▶ **REQUIRED TASK**
Could you render the records from the start through the line containing "9,274 [382, 335]" (that line included) as a JSON list of strings, one per line, skipping any blank lines?

**** AVAILABLE DATA ****

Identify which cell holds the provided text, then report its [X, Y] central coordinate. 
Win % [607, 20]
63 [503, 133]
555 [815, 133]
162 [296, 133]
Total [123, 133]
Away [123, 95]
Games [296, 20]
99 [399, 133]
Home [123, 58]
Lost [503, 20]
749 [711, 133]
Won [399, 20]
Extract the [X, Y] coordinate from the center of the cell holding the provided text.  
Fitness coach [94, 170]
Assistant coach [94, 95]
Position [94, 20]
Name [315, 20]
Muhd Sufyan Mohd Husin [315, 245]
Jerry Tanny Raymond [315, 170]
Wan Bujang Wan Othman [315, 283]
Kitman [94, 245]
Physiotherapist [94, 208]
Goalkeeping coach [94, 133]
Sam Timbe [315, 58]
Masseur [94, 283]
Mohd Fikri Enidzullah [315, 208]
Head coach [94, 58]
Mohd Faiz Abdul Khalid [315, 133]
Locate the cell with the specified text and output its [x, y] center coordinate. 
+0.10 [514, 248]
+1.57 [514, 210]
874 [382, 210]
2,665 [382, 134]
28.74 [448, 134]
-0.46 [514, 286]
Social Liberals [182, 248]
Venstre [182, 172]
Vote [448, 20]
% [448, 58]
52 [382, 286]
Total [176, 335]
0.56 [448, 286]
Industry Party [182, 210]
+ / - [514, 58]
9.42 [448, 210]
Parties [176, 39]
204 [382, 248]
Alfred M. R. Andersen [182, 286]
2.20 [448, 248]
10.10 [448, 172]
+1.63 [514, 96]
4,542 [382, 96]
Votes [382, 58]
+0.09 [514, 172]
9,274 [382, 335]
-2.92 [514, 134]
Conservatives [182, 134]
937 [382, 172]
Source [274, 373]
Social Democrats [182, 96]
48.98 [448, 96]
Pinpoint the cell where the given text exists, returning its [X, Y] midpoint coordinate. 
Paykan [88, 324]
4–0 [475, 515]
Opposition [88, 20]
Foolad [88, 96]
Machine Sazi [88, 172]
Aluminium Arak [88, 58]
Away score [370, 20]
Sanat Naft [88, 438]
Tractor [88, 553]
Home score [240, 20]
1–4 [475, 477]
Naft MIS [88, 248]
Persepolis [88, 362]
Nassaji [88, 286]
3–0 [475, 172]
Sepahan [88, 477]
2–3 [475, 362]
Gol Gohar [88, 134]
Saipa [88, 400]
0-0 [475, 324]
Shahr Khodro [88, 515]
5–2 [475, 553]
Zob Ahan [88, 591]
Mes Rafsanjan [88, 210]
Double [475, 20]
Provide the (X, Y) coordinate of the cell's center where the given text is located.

****

▶ **OUTPUT OF THE TASK**
[
  "Identify which cell holds the provided text, then report its [X, Y] central coordinate. ",
  "Win % [607, 20]",
  "63 [503, 133]",
  "555 [815, 133]",
  "162 [296, 133]",
  "Total [123, 133]",
  "Away [123, 95]",
  "Games [296, 20]",
  "99 [399, 133]",
  "Home [123, 58]",
  "Lost [503, 20]",
  "749 [711, 133]",
  "Won [399, 20]",
  "Extract the [X, Y] coordinate from the center of the cell holding the provided text.  ",
  "Fitness coach [94, 170]",
  "Assistant coach [94, 95]",
  "Position [94, 20]",
  "Name [315, 20]",
  "Muhd Sufyan Mohd Husin [315, 245]",
  "Jerry Tanny Raymond [315, 170]",
  "Wan Bujang Wan Othman [315, 283]",
  "Kitman [94, 245]",
  "Physiotherapist [94, 208]",
  "Goalkeeping coach [94, 133]",
  "Sam Timbe [315, 58]",
  "Masseur [94, 283]",
  "Mohd Fikri Enidzullah [315, 208]",
  "Head coach [94, 58]",
  "Mohd Faiz Abdul Khalid [315, 133]",
  "Locate the cell with the specified text and output its [x, y] center coordinate. ",
  "+0.10 [514, 248]",
  "+1.57 [514, 210]",
  "874 [382, 210]",
  "2,665 [382, 134]",
  "28.74 [448, 134]",
  "-0.46 [514, 286]",
  "Social Liberals [182, 248]",
  "Venstre [182, 172]",
  "Vote [448, 20]",
  "% [448, 58]",
  "52 [382, 286]",
  "Total [176, 335]",
  "0.56 [448, 286]",
  "Industry Party [182, 210]",
  "+ / - [514, 58]",
  "9.42 [448, 210]",
  "Parties [176, 39]",
  "204 [382, 248]",
  "Alfred M. R. Andersen [182, 286]",
  "2.20 [448, 248]",
  "10.10 [448, 172]",
  "+1.63 [514, 96]",
  "4,542 [382, 96]",
  "Votes [382, 58]",
  "+0.09 [514, 172]",
  "9,274 [382, 335]"
]